▶ **Exercise objective**
Gather every line in the listing below that contains the string "arco", and copy each one out in full.
--- start ---
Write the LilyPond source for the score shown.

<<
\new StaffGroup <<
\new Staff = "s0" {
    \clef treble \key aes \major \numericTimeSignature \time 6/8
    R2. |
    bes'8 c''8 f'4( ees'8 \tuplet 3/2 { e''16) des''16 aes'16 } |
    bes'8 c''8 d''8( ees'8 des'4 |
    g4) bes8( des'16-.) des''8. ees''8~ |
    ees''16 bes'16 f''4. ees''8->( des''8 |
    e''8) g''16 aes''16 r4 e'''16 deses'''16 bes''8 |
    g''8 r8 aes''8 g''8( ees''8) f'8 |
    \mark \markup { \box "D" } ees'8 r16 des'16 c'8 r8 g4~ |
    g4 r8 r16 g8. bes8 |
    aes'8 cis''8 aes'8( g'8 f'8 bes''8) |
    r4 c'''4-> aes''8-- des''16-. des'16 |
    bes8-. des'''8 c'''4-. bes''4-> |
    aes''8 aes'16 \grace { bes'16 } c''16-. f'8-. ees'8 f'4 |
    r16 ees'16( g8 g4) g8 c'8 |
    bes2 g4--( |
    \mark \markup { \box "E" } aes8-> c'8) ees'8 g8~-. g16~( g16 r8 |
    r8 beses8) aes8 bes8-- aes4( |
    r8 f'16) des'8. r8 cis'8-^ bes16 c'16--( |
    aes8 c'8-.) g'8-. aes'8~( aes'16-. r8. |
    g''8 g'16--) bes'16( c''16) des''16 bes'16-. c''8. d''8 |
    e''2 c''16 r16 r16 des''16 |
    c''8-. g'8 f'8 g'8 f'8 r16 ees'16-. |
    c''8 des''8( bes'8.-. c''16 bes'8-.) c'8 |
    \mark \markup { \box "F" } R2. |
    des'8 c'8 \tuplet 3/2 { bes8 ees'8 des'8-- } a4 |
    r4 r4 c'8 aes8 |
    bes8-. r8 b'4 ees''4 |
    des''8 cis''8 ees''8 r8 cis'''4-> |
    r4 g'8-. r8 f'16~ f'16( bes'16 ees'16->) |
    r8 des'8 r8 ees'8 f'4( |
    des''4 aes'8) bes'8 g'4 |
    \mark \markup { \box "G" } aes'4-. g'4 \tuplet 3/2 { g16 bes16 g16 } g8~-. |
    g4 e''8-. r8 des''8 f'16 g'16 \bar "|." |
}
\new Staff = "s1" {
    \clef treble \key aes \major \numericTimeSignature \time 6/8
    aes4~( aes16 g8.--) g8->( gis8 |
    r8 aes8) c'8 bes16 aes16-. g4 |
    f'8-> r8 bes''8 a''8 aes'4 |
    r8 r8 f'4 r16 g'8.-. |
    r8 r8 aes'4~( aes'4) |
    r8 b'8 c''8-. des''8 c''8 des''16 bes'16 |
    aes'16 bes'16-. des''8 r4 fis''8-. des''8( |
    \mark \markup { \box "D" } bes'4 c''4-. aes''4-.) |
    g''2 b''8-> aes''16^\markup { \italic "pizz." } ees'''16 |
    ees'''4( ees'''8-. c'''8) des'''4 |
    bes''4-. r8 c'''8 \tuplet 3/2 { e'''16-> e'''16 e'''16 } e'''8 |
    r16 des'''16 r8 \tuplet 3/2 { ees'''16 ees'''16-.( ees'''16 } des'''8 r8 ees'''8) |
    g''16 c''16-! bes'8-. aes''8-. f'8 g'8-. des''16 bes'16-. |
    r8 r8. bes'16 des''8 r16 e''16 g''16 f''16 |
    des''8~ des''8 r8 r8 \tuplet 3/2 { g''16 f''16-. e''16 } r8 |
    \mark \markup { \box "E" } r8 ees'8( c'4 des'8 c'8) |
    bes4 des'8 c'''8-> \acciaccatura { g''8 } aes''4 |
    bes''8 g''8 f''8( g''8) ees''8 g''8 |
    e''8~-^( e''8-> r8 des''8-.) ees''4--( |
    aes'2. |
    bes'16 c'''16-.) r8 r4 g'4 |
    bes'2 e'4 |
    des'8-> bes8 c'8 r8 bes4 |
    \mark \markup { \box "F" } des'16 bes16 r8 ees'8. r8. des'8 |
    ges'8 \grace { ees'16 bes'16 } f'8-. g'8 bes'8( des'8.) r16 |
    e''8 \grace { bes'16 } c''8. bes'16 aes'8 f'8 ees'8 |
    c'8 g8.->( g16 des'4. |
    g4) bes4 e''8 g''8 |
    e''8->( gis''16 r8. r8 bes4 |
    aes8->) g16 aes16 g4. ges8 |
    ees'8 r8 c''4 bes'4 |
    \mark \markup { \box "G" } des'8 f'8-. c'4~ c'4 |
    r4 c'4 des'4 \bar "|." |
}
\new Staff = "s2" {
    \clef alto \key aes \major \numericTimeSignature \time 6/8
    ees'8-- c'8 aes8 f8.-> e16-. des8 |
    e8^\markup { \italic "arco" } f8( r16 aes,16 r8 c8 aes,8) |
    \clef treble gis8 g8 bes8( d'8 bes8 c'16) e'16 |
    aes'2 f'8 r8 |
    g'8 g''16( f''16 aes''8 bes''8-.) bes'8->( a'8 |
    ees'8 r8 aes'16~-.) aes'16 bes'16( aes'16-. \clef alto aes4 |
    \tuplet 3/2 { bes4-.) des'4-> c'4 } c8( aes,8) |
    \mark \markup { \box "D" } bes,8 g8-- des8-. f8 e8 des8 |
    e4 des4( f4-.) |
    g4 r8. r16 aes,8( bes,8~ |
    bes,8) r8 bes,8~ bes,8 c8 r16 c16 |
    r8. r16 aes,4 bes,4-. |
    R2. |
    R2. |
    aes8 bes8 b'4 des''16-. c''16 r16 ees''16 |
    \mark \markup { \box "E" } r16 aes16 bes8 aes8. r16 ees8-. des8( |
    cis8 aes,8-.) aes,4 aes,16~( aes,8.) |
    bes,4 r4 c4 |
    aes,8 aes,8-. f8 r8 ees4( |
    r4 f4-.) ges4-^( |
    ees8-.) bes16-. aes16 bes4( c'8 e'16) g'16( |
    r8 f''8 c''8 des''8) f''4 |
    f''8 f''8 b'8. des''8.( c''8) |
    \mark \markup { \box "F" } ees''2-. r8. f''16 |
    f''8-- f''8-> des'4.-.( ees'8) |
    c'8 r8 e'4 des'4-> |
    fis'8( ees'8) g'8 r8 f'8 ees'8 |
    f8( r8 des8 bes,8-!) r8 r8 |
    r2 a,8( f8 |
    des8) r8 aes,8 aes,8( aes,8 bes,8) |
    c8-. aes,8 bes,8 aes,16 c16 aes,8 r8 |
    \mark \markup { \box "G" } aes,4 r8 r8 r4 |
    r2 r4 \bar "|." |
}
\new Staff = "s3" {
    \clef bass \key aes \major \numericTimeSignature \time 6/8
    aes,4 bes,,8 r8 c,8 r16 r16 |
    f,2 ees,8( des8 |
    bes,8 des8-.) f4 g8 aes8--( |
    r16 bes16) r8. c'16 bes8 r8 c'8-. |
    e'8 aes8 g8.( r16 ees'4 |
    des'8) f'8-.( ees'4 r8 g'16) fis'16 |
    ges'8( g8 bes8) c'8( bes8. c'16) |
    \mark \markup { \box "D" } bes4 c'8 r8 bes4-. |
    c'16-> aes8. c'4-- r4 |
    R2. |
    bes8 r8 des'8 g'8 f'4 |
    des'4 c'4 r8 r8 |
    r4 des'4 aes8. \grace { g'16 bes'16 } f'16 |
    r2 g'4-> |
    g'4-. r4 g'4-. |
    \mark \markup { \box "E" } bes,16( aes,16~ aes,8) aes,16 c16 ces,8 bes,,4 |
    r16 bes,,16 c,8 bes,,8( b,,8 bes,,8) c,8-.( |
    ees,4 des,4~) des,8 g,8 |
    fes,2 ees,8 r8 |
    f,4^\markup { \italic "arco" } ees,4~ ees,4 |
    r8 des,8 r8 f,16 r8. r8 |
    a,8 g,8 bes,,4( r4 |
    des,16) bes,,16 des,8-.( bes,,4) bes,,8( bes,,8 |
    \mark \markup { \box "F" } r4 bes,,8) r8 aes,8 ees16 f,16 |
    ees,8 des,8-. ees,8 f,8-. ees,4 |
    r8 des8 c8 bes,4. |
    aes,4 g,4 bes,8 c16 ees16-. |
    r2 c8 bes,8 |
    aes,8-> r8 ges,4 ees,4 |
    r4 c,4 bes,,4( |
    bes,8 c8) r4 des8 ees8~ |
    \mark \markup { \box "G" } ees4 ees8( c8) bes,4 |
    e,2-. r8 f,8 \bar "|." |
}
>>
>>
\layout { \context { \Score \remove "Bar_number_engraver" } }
--- end ---
▶ **Answer to the task**
    e8^\markup { \italic "arco" } f8( r16 aes,16 r8 c8 aes,8) |
    f,4^\markup { \italic "arco" } ees,4~ ees,4 |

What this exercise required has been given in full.